Exercise prompt:
Write out the listing below exactly, beginning at its first line and ending with the line that contains "pink cone E8 level 4 -> pink cone E3 level 2".

Data records:
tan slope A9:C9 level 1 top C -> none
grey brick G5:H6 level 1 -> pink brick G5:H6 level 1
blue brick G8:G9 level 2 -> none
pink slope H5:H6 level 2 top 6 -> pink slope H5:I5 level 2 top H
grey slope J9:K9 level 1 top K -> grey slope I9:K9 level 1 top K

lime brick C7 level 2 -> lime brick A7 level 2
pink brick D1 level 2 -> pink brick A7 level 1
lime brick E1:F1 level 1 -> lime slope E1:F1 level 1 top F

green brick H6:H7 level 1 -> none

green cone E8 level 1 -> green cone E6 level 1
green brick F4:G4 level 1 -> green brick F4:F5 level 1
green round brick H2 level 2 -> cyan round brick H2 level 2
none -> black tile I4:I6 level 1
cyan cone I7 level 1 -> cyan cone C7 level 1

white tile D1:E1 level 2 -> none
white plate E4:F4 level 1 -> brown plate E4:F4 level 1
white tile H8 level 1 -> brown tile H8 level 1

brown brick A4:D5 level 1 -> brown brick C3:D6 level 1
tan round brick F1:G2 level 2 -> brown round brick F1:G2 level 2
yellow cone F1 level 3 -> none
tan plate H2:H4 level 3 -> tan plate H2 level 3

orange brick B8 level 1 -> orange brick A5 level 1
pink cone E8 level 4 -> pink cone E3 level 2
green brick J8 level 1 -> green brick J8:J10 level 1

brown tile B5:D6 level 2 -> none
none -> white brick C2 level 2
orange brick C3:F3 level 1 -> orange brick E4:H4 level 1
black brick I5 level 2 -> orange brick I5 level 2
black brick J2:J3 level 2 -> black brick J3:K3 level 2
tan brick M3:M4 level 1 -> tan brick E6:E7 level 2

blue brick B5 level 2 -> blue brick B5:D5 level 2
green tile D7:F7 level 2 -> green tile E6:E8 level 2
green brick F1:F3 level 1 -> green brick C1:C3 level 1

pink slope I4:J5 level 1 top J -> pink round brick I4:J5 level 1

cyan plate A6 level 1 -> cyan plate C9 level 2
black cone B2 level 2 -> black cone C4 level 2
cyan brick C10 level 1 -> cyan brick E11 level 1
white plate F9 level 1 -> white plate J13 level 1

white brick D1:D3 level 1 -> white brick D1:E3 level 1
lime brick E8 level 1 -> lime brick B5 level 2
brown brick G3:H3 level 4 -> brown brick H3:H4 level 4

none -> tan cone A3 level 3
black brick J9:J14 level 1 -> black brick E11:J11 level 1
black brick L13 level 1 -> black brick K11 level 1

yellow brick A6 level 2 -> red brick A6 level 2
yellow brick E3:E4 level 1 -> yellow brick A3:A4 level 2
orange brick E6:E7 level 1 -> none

Result:
tan slope A9:C9 level 1 top C -> none
grey brick G5:H6 level 1 -> pink brick G5:H6 level 1
blue brick G8:G9 level 2 -> none
pink slope H5:H6 level 2 top 6 -> pink slope H5:I5 level 2 top H
grey slope J9:K9 level 1 top K -> grey slope I9:K9 level 1 top K

lime brick C7 level 2 -> lime brick A7 level 2
pink brick D1 level 2 -> pink brick A7 level 1
lime brick E1:F1 level 1 -> lime slope E1:F1 level 1 top F

green brick H6:H7 level 1 -> none

green cone E8 level 1 -> green cone E6 level 1
green brick F4:G4 level 1 -> green brick F4:F5 level 1
green round brick H2 level 2 -> cyan round brick H2 level 2
none -> black tile I4:I6 level 1
cyan cone I7 level 1 -> cyan cone C7 level 1

white tile D1:E1 level 2 -> none
white plate E4:F4 level 1 -> brown plate E4:F4 level 1
white tile H8 level 1 -> brown tile H8 level 1

brown brick A4:D5 level 1 -> brown brick C3:D6 level 1
tan round brick F1:G2 level 2 -> brown round brick F1:G2 level 2
yellow cone F1 level 3 -> none
tan plate H2:H4 level 3 -> tan plate H2 level 3

orange brick B8 level 1 -> orange brick A5 level 1
pink cone E8 level 4 -> pink cone E3 level 2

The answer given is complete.